___ Data in this exercise
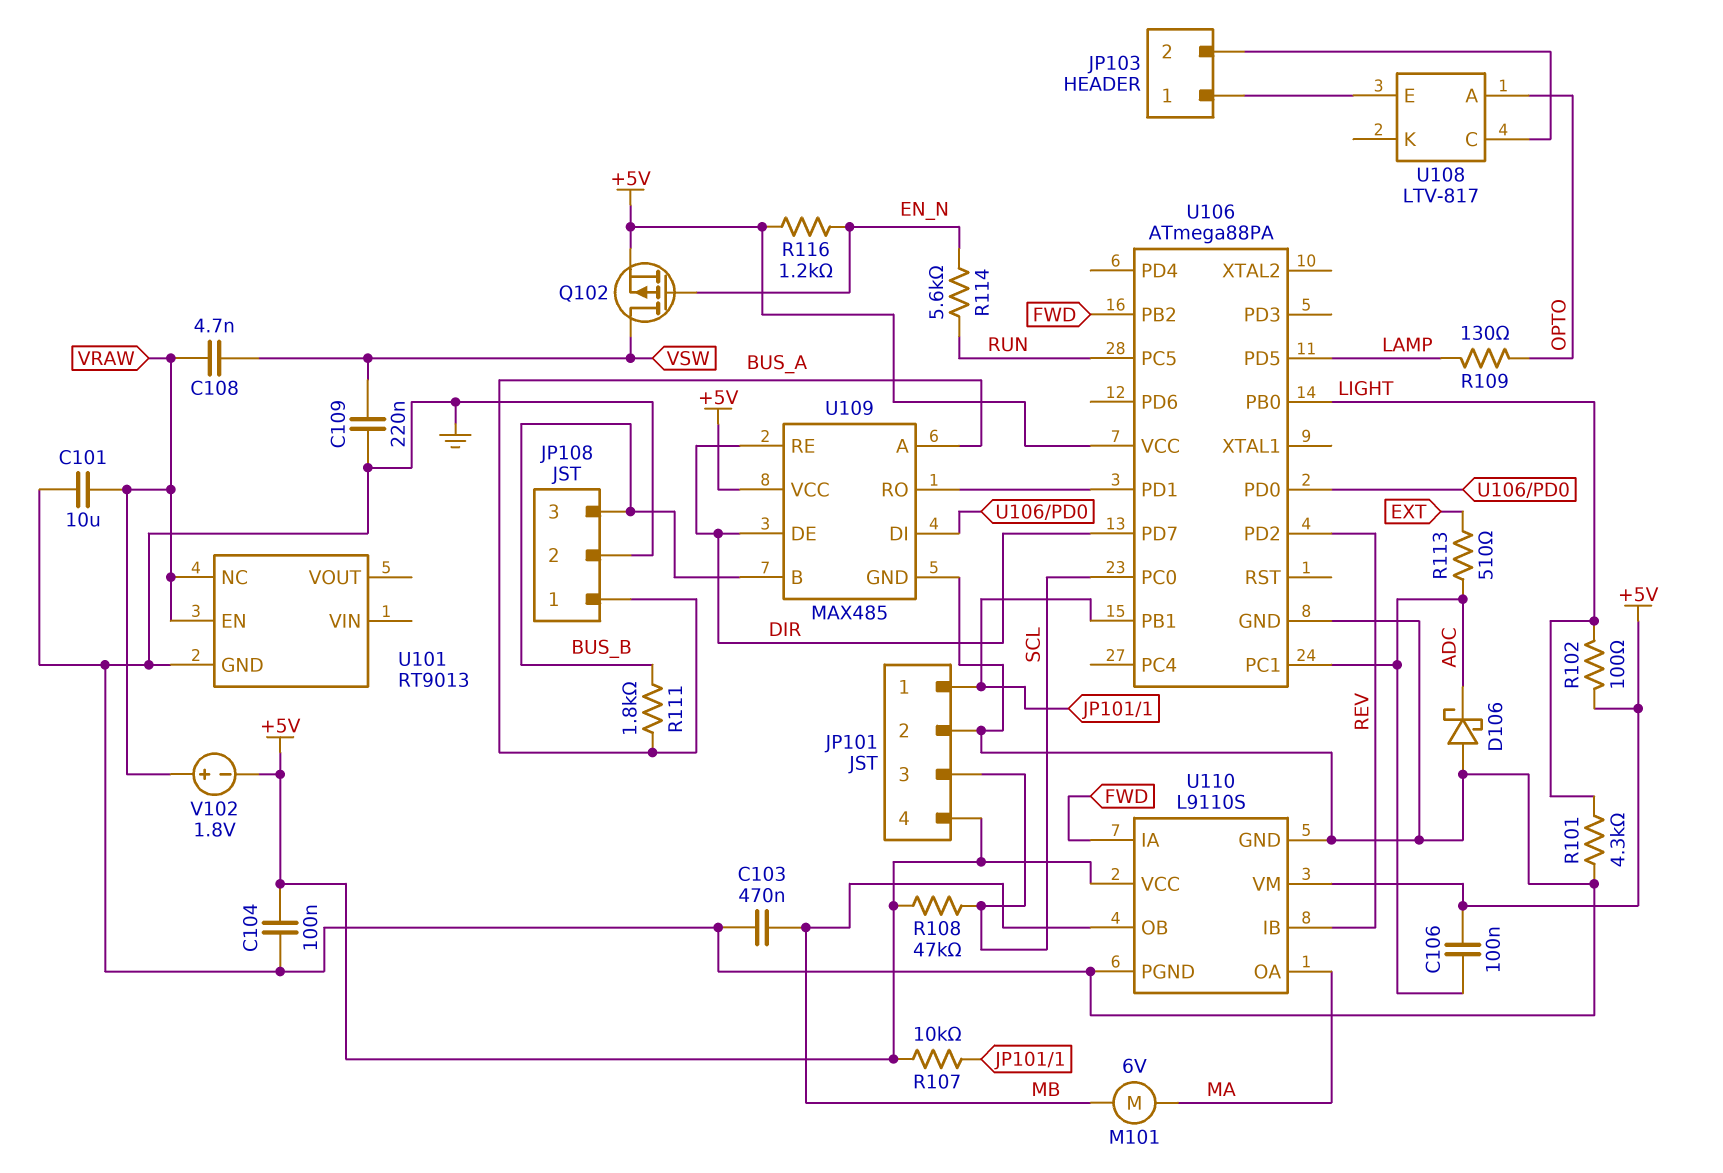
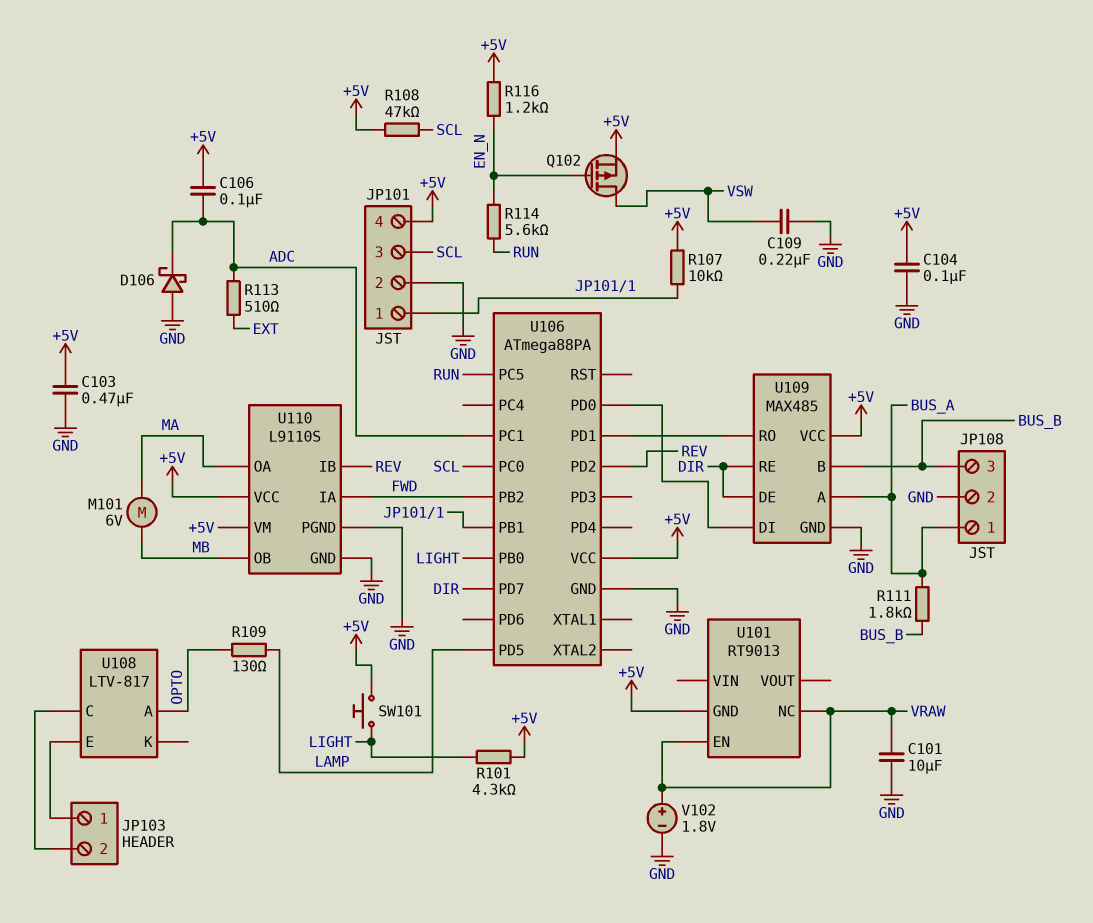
C103: 470nF (GND, MB) -> 470nF (+5V, GND)
C108: 4.7nF (VRAW, VSW) -> none
R101: 4.3k (GND, LIGHT) -> 4.3k (+5V, LIGHT)
R102: 100 (+5V, LIGHT) -> none
SW101: none -> button (+5V, LIGHT)
U101 pin GND: GND -> +5V
V102: 1.8V (plus VRAW, minus +5V) -> 1.8V (plus VRAW, minus GND)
______
**Aim of the task:** Go through the entries and copy each line holding the string "VRAW".

**Answer box:**
C108: 4.7nF (VRAW, VSW) -> none
V102: 1.8V (plus VRAW, minus +5V) -> 1.8V (plus VRAW, minus GND)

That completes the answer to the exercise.